Object state change records:

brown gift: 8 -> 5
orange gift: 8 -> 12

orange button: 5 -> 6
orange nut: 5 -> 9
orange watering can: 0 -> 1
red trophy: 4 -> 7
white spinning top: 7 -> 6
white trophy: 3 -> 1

### Directions
Pull out all lines from the entries above in which the word "white" appears.

### Written reply
white spinning top: 7 -> 6
white trophy: 3 -> 1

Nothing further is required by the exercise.